[ENTRIES SUPPLIED]:
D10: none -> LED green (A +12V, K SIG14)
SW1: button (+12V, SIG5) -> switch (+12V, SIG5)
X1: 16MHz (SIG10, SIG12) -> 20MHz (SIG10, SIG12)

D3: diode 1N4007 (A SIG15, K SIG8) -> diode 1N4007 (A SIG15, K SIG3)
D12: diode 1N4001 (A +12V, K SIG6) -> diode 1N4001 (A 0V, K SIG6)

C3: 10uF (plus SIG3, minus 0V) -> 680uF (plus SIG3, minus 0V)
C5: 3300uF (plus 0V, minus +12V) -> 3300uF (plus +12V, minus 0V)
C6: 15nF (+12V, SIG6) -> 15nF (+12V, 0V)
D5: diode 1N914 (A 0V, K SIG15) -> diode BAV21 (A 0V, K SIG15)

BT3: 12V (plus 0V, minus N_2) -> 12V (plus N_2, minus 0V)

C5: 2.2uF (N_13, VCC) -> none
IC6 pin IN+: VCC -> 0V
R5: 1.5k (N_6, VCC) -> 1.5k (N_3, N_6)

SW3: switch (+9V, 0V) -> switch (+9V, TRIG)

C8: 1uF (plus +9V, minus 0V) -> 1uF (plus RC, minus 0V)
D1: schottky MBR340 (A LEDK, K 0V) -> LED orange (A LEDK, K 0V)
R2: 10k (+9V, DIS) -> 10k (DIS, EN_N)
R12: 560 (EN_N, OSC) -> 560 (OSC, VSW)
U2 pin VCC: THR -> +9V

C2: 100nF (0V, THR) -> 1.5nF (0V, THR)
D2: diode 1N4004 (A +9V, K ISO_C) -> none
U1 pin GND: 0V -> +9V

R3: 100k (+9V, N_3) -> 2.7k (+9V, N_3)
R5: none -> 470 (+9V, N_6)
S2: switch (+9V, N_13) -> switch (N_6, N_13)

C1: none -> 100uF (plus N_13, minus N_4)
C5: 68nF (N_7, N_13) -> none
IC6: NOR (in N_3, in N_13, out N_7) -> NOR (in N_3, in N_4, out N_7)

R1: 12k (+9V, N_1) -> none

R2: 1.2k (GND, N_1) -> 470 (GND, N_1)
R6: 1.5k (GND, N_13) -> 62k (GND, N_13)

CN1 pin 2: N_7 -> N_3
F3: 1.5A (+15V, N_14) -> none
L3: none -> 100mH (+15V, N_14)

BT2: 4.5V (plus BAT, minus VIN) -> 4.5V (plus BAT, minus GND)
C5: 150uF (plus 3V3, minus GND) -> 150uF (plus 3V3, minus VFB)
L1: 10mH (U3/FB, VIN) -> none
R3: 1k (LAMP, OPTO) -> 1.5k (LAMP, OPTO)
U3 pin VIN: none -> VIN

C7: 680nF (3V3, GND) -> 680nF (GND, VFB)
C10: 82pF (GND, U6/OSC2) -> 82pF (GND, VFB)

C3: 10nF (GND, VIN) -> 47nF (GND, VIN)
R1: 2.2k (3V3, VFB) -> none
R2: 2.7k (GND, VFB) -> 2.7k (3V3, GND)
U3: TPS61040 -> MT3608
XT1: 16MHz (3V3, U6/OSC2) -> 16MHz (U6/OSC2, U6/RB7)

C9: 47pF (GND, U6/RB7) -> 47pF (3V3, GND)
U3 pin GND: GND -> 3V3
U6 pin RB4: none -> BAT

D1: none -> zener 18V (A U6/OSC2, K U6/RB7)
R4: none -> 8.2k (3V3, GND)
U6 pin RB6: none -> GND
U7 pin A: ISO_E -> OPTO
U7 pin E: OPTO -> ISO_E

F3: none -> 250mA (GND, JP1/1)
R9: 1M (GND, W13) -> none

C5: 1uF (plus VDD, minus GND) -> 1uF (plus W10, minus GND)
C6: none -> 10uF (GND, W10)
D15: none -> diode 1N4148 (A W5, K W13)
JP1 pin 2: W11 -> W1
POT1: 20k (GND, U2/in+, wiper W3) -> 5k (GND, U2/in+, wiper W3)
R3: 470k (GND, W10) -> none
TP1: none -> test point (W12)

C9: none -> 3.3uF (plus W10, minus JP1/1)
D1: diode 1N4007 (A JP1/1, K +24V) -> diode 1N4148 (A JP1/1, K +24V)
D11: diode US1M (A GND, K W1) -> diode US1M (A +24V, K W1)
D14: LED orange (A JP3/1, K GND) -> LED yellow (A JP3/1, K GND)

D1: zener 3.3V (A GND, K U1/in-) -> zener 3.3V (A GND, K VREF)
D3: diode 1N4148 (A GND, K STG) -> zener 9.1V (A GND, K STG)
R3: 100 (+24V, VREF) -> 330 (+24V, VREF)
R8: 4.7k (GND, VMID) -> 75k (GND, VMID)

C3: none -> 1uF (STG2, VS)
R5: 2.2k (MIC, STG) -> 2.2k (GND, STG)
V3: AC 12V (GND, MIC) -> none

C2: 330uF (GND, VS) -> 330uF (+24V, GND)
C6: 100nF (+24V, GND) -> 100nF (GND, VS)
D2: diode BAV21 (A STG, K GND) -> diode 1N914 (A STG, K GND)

[TASK REQUIREMENTS]:
Give back each record, exactly as it reads.

[YOUR RESPONSE]:
D10: none -> LED green (A +12V, K SIG14)
SW1: button (+12V, SIG5) -> switch (+12V, SIG5)
X1: 16MHz (SIG10, SIG12) -> 20MHz (SIG10, SIG12)

D3: diode 1N4007 (A SIG15, K SIG8) -> diode 1N4007 (A SIG15, K SIG3)
D12: diode 1N4001 (A +12V, K SIG6) -> diode 1N4001 (A 0V, K SIG6)

C3: 10uF (plus SIG3, minus 0V) -> 680uF (plus SIG3, minus 0V)
C5: 3300uF (plus 0V, minus +12V) -> 3300uF (plus +12V, minus 0V)
C6: 15nF (+12V, SIG6) -> 15nF (+12V, 0V)
D5: diode 1N914 (A 0V, K SIG15) -> diode BAV21 (A 0V, K SIG15)

BT3: 12V (plus 0V, minus N_2) -> 12V (plus N_2, minus 0V)

C5: 2.2uF (N_13, VCC) -> none
IC6 pin IN+: VCC -> 0V
R5: 1.5k (N_6, VCC) -> 1.5k (N_3, N_6)

SW3: switch (+9V, 0V) -> switch (+9V, TRIG)

C8: 1uF (plus +9V, minus 0V) -> 1uF (plus RC, minus 0V)
D1: schottky MBR340 (A LEDK, K 0V) -> LED orange (A LEDK, K 0V)
R2: 10k (+9V, DIS) -> 10k (DIS, EN_N)
R12: 560 (EN_N, OSC) -> 560 (OSC, VSW)
U2 pin VCC: THR -> +9V

C2: 100nF (0V, THR) -> 1.5nF (0V, THR)
D2: diode 1N4004 (A +9V, K ISO_C) -> none
U1 pin GND: 0V -> +9V

R3: 100k (+9V, N_3) -> 2.7k (+9V, N_3)
R5: none -> 470 (+9V, N_6)
S2: switch (+9V, N_13) -> switch (N_6, N_13)

C1: none -> 100uF (plus N_13, minus N_4)
C5: 68nF (N_7, N_13) -> none
IC6: NOR (in N_3, in N_13, out N_7) -> NOR (in N_3, in N_4, out N_7)

R1: 12k (+9V, N_1) -> none

R2: 1.2k (GND, N_1) -> 470 (GND, N_1)
R6: 1.5k (GND, N_13) -> 62k (GND, N_13)

CN1 pin 2: N_7 -> N_3
F3: 1.5A (+15V, N_14) -> none
L3: none -> 100mH (+15V, N_14)

BT2: 4.5V (plus BAT, minus VIN) -> 4.5V (plus BAT, minus GND)
C5: 150uF (plus 3V3, minus GND) -> 150uF (plus 3V3, minus VFB)
L1: 10mH (U3/FB, VIN) -> none
R3: 1k (LAMP, OPTO) -> 1.5k (LAMP, OPTO)
U3 pin VIN: none -> VIN

C7: 680nF (3V3, GND) -> 680nF (GND, VFB)
C10: 82pF (GND, U6/OSC2) -> 82pF (GND, VFB)

C3: 10nF (GND, VIN) -> 47nF (GND, VIN)
R1: 2.2k (3V3, VFB) -> none
R2: 2.7k (GND, VFB) -> 2.7k (3V3, GND)
U3: TPS61040 -> MT3608
XT1: 16MHz (3V3, U6/OSC2) -> 16MHz (U6/OSC2, U6/RB7)

C9: 47pF (GND, U6/RB7) -> 47pF (3V3, GND)
U3 pin GND: GND -> 3V3
U6 pin RB4: none -> BAT

D1: none -> zener 18V (A U6/OSC2, K U6/RB7)
R4: none -> 8.2k (3V3, GND)
U6 pin RB6: none -> GND
U7 pin A: ISO_E -> OPTO
U7 pin E: OPTO -> ISO_E

F3: none -> 250mA (GND, JP1/1)
R9: 1M (GND, W13) -> none

C5: 1uF (plus VDD, minus GND) -> 1uF (plus W10, minus GND)
C6: none -> 10uF (GND, W10)
D15: none -> diode 1N4148 (A W5, K W13)
JP1 pin 2: W11 -> W1
POT1: 20k (GND, U2/in+, wiper W3) -> 5k (GND, U2/in+, wiper W3)
R3: 470k (GND, W10) -> none
TP1: none -> test point (W12)

C9: none -> 3.3uF (plus W10, minus JP1/1)
D1: diode 1N4007 (A JP1/1, K +24V) -> diode 1N4148 (A JP1/1, K +24V)
D11: diode US1M (A GND, K W1) -> diode US1M (A +24V, K W1)
D14: LED orange (A JP3/1, K GND) -> LED yellow (A JP3/1, K GND)

D1: zener 3.3V (A GND, K U1/in-) -> zener 3.3V (A GND, K VREF)
D3: diode 1N4148 (A GND, K STG) -> zener 9.1V (A GND, K STG)
R3: 100 (+24V, VREF) -> 330 (+24V, VREF)
R8: 4.7k (GND, VMID) -> 75k (GND, VMID)

C3: none -> 1uF (STG2, VS)
R5: 2.2k (MIC, STG) -> 2.2k (GND, STG)
V3: AC 12V (GND, MIC) -> none

C2: 330uF (GND, VS) -> 330uF (+24V, GND)
C6: 100nF (+24V, GND) -> 100nF (GND, VS)
D2: diode BAV21 (A STG, K GND) -> diode 1N914 (A STG, K GND)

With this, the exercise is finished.